- _Provided data_
* * * * * * *

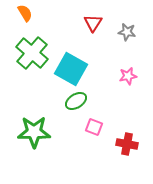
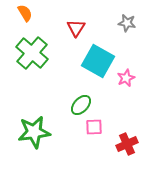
red triangle: moved 17 px left, 5 px down
gray star: moved 9 px up
cyan square: moved 27 px right, 8 px up
pink star: moved 2 px left, 2 px down; rotated 12 degrees counterclockwise
green ellipse: moved 5 px right, 4 px down; rotated 15 degrees counterclockwise
pink square: rotated 24 degrees counterclockwise
green star: rotated 8 degrees counterclockwise
red cross: rotated 35 degrees counterclockwise
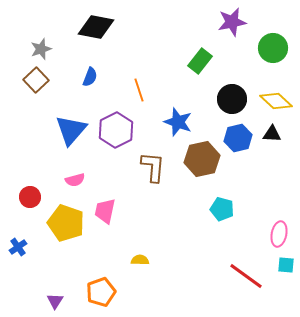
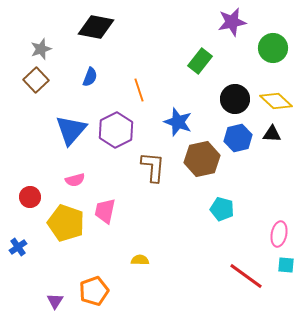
black circle: moved 3 px right
orange pentagon: moved 7 px left, 1 px up
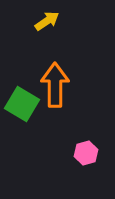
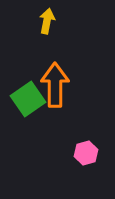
yellow arrow: rotated 45 degrees counterclockwise
green square: moved 6 px right, 5 px up; rotated 24 degrees clockwise
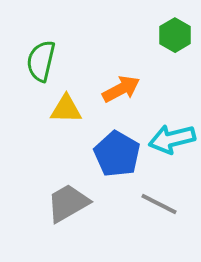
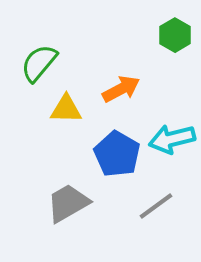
green semicircle: moved 2 px left, 2 px down; rotated 27 degrees clockwise
gray line: moved 3 px left, 2 px down; rotated 63 degrees counterclockwise
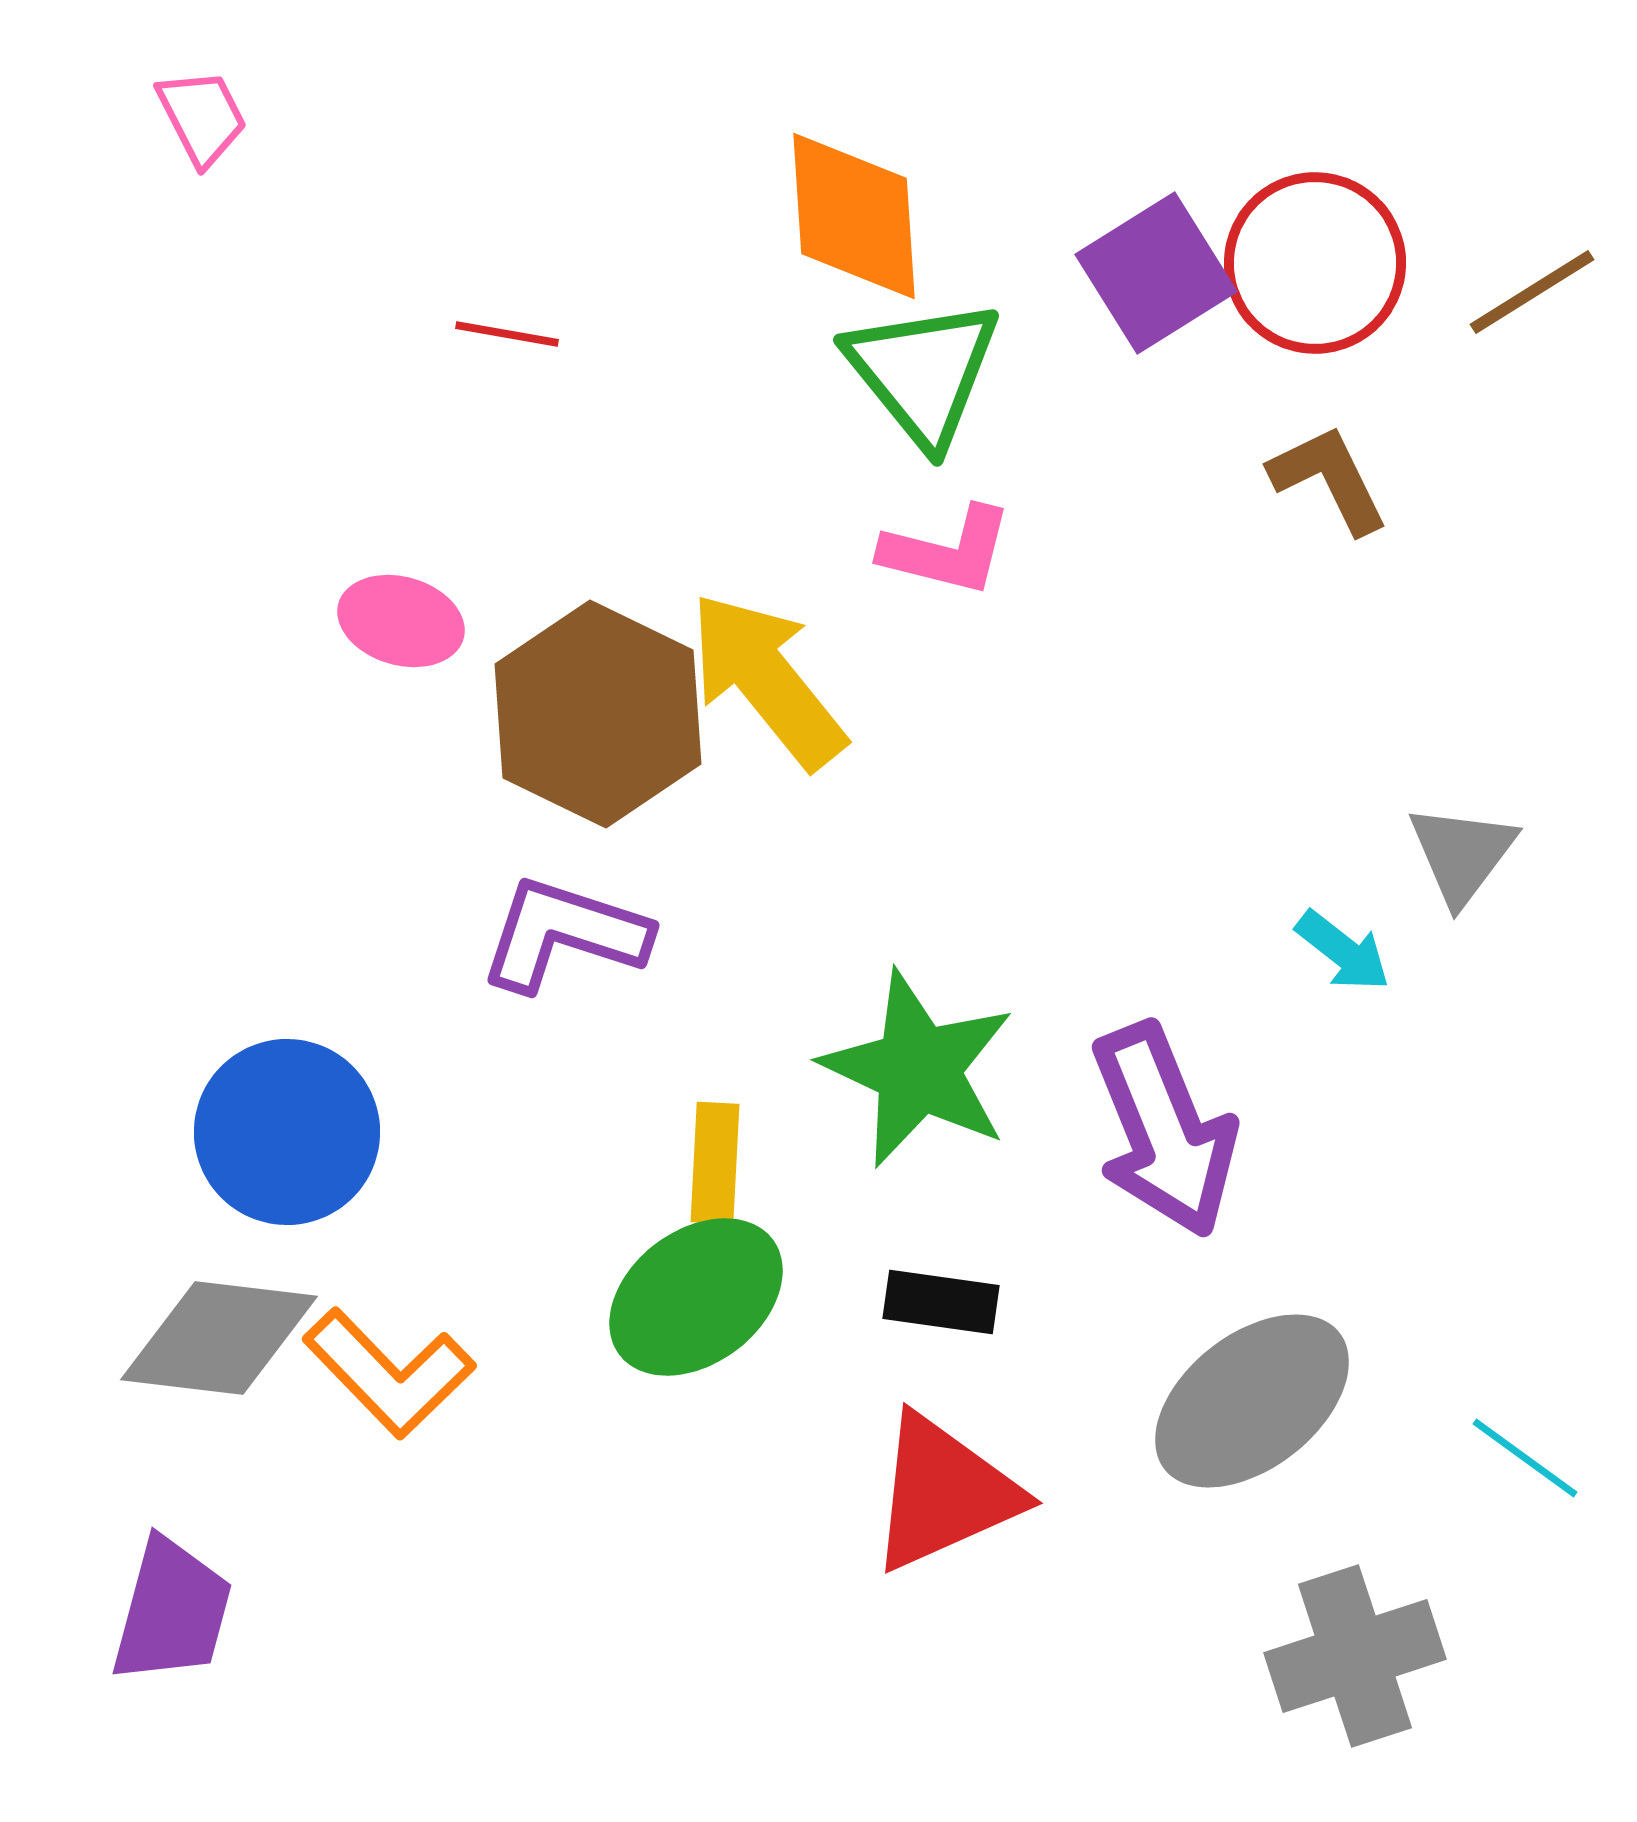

* * * * * * *

- _Exercise prompt_
Once the pictures are set aside, give every line above again without alteration.

- _Exercise result_
red triangle: moved 17 px left, 5 px down
gray star: moved 9 px up
cyan square: moved 27 px right, 8 px up
pink star: moved 2 px left, 2 px down; rotated 12 degrees counterclockwise
green ellipse: moved 5 px right, 4 px down; rotated 15 degrees counterclockwise
pink square: rotated 24 degrees counterclockwise
green star: rotated 8 degrees counterclockwise
red cross: rotated 35 degrees counterclockwise
black circle: moved 3 px right
orange pentagon: moved 7 px left, 1 px up
yellow arrow: rotated 45 degrees counterclockwise
green square: moved 6 px right, 5 px up; rotated 24 degrees clockwise
green semicircle: moved 2 px left, 2 px down; rotated 27 degrees clockwise
gray line: moved 3 px left, 2 px down; rotated 63 degrees counterclockwise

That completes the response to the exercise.